§ Data entries:
◆ ◆ ◆
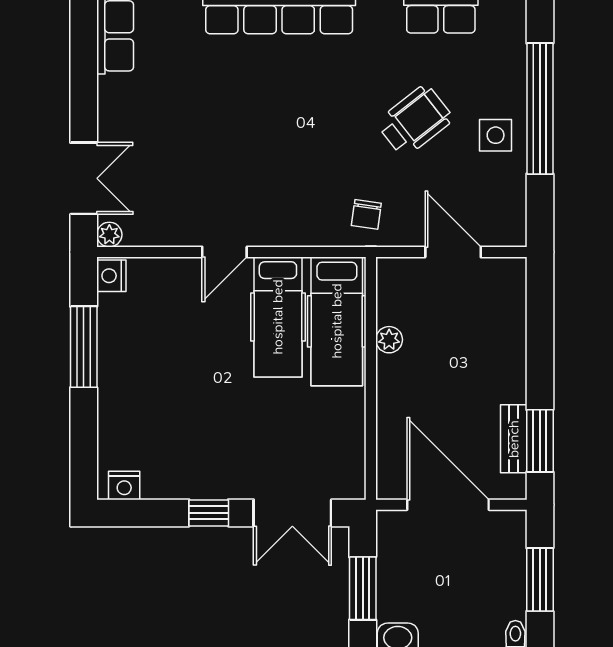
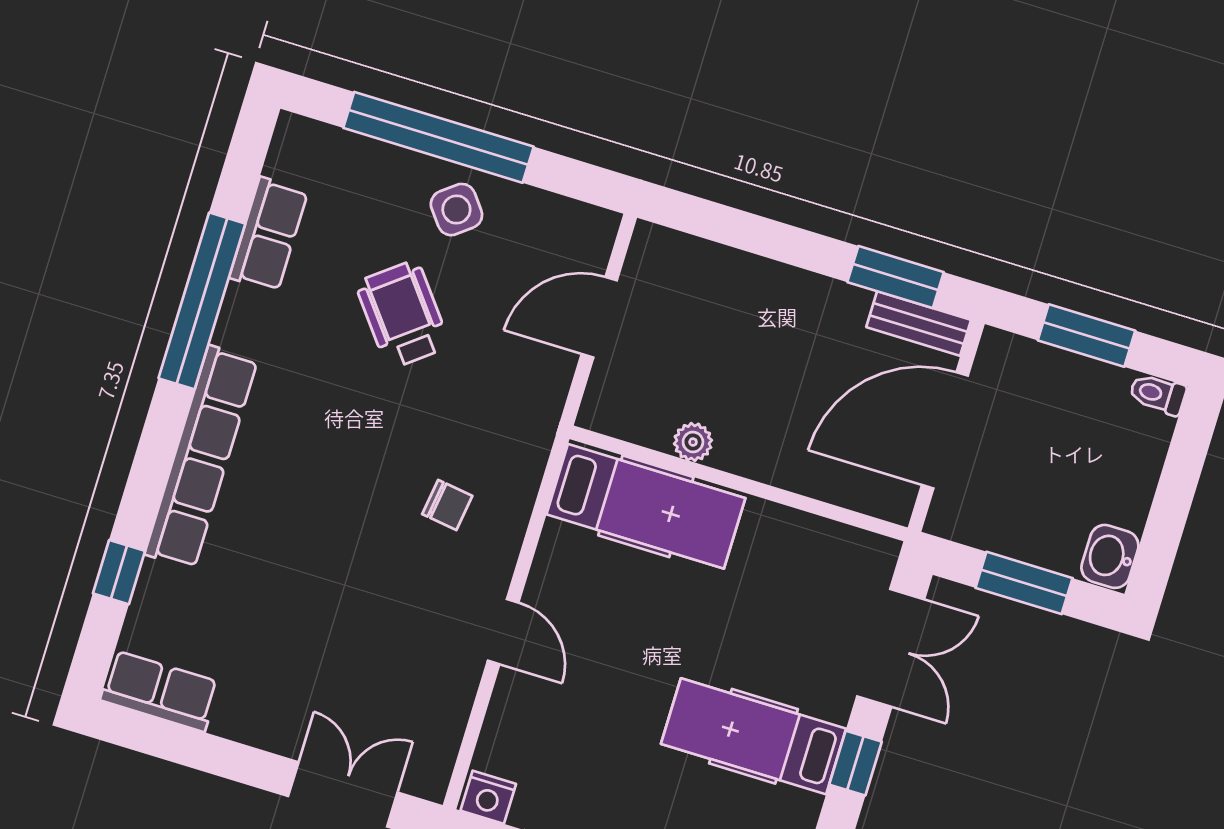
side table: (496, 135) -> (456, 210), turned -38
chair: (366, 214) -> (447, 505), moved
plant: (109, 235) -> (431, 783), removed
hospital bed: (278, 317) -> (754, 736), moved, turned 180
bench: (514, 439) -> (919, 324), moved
◆ ◆ ◆
§ WHAT THE TASK ASKS: Output nothing but the lines from the one with "hospital bed: (278, 317)" through the last line above, each exactly as it stands.

§ OUTPUT BELOW:
hospital bed: (278, 317) -> (754, 736), moved, turned 180
bench: (514, 439) -> (919, 324), moved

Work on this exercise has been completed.